(Edit tracking data)
○ ○ ○ ○
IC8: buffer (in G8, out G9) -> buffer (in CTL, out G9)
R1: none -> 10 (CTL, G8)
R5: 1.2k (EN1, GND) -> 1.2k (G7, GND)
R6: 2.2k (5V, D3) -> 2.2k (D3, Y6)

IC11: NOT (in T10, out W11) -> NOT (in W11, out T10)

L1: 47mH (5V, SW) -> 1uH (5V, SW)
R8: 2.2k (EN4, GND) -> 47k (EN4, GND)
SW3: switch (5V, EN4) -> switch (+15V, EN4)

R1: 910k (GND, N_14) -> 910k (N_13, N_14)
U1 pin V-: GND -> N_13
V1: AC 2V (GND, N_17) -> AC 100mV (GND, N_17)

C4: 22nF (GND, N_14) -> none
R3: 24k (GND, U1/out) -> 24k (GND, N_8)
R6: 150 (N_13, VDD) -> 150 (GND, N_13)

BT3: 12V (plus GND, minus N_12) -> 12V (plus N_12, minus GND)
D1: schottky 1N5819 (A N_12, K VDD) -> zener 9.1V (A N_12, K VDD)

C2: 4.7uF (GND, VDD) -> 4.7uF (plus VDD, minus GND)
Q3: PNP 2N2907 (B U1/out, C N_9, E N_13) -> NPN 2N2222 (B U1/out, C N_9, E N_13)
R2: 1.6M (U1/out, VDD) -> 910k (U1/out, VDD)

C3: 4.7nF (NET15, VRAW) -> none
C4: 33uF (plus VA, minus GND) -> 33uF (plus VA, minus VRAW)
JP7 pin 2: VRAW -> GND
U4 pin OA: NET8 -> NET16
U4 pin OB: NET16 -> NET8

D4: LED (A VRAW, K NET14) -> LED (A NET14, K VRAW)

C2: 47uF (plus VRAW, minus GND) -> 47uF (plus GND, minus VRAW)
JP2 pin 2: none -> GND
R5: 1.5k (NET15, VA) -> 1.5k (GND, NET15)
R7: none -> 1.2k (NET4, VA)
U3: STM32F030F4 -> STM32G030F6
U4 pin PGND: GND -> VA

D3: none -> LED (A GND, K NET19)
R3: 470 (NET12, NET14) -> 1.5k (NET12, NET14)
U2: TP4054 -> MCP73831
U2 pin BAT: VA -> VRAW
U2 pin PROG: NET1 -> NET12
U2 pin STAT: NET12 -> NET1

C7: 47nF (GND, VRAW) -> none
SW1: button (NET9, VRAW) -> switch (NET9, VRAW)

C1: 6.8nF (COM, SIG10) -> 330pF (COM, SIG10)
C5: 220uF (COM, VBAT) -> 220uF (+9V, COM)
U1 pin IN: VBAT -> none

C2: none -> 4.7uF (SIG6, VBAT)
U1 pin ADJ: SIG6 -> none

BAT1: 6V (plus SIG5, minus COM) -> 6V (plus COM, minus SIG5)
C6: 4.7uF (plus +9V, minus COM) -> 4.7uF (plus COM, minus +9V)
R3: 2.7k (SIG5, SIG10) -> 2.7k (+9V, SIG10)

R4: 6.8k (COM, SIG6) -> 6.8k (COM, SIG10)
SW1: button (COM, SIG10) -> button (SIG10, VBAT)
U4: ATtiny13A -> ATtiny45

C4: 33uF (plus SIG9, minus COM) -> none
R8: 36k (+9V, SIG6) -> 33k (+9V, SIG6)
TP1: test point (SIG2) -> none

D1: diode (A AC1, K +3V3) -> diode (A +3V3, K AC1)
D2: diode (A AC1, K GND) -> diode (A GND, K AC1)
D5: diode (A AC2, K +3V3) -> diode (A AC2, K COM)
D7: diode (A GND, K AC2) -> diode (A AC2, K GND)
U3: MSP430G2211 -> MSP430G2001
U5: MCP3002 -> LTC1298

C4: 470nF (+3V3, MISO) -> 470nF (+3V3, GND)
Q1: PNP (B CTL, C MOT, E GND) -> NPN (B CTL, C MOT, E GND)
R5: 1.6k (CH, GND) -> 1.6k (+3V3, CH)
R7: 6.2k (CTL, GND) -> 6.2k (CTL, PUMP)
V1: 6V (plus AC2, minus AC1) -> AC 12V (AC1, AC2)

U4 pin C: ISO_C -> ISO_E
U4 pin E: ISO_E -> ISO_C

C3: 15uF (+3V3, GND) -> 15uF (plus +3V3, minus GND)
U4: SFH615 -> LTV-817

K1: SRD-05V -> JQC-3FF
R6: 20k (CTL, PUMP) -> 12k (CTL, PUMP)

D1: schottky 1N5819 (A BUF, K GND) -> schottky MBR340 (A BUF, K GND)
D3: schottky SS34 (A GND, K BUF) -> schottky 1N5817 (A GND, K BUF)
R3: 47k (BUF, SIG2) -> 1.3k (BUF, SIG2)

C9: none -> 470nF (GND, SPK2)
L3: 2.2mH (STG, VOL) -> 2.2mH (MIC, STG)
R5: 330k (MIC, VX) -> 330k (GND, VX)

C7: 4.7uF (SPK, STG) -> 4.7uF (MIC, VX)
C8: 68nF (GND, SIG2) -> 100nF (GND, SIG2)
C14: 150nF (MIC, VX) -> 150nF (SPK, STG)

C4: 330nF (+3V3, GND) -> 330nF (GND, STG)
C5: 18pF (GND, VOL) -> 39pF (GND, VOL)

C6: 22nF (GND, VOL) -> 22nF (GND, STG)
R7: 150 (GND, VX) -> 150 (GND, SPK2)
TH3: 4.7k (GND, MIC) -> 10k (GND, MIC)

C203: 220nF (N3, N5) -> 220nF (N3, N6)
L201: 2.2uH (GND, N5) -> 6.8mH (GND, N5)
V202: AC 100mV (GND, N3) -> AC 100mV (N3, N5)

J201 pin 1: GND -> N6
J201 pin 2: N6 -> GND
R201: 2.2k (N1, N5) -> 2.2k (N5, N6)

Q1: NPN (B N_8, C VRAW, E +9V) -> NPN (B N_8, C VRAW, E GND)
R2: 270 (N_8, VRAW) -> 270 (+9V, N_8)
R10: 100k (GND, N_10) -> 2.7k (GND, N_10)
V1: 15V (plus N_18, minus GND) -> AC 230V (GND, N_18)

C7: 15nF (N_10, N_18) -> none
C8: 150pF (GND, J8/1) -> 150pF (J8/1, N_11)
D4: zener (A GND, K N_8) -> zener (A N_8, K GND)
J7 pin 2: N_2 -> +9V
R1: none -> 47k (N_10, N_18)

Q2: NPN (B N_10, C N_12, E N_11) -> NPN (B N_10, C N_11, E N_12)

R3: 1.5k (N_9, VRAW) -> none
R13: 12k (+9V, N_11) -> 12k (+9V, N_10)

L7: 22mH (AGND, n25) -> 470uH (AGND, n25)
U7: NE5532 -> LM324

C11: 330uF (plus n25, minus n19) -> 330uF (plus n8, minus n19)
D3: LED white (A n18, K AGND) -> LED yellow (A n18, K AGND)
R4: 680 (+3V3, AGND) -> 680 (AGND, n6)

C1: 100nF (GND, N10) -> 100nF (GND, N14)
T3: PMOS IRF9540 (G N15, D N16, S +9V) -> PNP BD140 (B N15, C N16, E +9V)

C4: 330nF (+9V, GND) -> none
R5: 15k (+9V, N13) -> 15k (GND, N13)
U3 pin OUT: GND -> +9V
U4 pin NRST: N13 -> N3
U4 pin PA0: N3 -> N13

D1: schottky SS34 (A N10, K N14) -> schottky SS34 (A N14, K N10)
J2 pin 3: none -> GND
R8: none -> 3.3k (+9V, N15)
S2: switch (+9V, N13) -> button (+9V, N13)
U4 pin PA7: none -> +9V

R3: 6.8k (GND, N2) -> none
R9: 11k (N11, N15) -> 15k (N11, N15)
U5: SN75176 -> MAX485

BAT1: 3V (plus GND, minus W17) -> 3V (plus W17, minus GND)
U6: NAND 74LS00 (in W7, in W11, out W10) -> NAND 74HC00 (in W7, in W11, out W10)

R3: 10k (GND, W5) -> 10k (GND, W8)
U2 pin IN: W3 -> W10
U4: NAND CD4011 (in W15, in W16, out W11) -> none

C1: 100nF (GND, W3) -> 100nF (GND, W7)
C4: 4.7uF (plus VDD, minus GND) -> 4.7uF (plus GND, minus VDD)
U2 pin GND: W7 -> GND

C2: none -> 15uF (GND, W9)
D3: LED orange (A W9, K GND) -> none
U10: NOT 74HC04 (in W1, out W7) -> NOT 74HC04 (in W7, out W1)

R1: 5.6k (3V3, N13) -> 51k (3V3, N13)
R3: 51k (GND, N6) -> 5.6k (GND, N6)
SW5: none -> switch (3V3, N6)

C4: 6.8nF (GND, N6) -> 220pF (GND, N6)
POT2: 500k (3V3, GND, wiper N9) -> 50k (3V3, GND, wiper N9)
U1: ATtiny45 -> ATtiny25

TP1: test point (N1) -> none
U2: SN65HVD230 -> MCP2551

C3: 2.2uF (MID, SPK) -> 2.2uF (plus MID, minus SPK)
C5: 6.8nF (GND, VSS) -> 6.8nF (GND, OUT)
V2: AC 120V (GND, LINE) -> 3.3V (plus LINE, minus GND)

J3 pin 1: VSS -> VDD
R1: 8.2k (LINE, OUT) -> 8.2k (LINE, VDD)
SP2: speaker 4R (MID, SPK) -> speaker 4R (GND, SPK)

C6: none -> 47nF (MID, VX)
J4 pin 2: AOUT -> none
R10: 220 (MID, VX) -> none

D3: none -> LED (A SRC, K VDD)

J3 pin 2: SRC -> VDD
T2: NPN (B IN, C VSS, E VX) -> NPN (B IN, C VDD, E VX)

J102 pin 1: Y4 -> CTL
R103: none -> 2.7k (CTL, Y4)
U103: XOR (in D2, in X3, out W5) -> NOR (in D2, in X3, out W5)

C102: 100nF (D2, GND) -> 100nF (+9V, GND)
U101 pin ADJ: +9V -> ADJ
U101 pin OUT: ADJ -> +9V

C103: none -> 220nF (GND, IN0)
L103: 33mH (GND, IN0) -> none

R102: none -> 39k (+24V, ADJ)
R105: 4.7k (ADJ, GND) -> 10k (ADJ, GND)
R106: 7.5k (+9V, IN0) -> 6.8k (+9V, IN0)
○ ○ ○ ○
How many lines of the entries hold the word "switch"? Respond with the number alone.

▶ [Exercise answer]
4